WHAT IS BEING ASKED »
Below are the entries; state how many of their lines contain the string "pixel", and nothing more.

PROVIDED DATA »
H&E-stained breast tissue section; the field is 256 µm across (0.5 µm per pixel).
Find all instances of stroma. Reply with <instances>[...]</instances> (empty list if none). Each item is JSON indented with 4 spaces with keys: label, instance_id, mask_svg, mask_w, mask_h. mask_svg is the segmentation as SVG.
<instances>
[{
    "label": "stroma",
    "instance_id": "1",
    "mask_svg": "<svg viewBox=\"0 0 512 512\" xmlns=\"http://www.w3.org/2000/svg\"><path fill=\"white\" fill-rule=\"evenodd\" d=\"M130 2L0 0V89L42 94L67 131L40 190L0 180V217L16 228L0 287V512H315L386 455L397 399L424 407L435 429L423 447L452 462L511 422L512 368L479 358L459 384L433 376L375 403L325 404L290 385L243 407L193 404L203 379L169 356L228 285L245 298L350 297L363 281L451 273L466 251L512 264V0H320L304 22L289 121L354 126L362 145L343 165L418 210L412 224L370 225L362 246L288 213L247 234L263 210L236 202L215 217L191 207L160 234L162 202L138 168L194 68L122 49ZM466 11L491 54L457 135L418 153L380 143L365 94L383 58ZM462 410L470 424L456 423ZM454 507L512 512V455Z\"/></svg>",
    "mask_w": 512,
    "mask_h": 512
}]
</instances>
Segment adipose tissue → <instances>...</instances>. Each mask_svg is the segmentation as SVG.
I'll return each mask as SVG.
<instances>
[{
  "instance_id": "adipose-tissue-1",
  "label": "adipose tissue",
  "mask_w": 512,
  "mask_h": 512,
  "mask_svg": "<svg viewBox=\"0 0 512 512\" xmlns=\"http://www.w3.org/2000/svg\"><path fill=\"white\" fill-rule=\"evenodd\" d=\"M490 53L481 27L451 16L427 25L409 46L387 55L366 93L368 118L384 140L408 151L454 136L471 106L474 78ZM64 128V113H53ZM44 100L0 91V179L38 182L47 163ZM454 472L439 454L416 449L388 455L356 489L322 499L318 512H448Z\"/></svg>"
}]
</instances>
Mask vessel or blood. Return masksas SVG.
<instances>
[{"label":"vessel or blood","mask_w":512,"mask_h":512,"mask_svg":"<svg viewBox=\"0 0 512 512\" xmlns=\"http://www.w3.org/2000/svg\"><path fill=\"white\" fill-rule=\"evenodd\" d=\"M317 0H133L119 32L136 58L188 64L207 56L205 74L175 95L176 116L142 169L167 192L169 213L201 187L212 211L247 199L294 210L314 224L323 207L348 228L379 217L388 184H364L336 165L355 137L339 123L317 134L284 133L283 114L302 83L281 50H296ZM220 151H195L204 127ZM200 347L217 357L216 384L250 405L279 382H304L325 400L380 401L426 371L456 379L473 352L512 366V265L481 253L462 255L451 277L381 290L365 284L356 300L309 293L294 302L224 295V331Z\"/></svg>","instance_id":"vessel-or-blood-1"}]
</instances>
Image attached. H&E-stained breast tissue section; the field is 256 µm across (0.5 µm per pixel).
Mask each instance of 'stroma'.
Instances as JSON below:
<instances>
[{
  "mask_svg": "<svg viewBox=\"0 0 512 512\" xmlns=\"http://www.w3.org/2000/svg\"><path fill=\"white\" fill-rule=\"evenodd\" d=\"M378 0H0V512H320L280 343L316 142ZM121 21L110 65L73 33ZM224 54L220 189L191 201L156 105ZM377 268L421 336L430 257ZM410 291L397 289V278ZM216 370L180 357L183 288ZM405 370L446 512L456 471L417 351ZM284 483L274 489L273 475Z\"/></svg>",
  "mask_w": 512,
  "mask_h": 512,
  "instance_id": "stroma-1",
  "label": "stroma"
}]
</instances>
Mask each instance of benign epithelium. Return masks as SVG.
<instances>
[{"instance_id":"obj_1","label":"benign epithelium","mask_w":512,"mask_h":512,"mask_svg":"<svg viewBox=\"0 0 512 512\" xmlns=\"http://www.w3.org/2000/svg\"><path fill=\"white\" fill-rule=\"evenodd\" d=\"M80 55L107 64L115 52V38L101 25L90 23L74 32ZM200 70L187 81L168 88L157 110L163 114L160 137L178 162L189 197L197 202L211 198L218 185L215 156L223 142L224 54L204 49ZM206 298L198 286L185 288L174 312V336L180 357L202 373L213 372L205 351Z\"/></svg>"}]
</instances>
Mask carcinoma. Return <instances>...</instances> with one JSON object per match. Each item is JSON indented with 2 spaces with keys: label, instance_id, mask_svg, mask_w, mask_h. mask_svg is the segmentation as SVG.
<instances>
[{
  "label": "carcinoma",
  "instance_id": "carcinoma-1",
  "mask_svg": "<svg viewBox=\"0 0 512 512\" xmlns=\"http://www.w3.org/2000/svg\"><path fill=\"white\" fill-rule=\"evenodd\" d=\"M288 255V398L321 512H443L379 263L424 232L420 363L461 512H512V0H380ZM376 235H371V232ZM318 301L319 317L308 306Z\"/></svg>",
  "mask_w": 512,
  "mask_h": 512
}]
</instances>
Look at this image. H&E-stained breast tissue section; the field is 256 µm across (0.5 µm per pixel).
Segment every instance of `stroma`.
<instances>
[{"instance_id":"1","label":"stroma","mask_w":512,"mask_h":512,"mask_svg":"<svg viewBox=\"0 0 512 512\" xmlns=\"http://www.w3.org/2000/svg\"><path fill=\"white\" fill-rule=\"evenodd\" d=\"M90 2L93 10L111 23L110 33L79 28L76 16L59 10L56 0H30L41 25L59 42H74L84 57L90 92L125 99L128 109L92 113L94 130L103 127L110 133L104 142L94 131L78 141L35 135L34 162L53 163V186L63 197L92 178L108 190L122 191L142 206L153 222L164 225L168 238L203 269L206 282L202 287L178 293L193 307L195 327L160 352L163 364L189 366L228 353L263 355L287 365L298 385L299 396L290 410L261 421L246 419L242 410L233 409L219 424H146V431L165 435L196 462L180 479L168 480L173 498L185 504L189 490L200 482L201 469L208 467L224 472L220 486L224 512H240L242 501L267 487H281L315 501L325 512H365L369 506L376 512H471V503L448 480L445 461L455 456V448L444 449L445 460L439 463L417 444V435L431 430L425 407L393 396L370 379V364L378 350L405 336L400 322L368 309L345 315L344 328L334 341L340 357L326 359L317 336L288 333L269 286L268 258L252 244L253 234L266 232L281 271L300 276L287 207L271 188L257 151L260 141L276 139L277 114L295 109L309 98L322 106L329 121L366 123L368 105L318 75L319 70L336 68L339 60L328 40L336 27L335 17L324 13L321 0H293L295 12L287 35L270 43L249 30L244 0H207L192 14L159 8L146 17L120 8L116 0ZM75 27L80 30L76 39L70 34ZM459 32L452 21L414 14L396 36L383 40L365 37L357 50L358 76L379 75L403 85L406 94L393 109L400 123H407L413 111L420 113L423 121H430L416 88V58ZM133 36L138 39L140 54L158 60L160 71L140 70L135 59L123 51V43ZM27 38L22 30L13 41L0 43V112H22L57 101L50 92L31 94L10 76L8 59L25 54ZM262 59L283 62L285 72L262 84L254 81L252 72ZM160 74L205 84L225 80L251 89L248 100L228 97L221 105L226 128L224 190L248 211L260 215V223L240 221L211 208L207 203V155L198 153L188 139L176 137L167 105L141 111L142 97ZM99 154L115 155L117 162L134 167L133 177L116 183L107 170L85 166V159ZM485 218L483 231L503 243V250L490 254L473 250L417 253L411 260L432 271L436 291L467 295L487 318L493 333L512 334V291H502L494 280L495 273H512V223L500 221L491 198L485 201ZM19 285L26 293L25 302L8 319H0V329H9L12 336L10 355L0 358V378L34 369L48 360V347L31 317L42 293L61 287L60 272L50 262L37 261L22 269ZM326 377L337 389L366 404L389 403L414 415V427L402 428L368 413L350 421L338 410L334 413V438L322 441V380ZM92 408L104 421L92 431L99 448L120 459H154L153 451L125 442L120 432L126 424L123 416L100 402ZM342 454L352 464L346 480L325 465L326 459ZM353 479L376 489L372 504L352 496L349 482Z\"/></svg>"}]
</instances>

TASK ANSWER »
3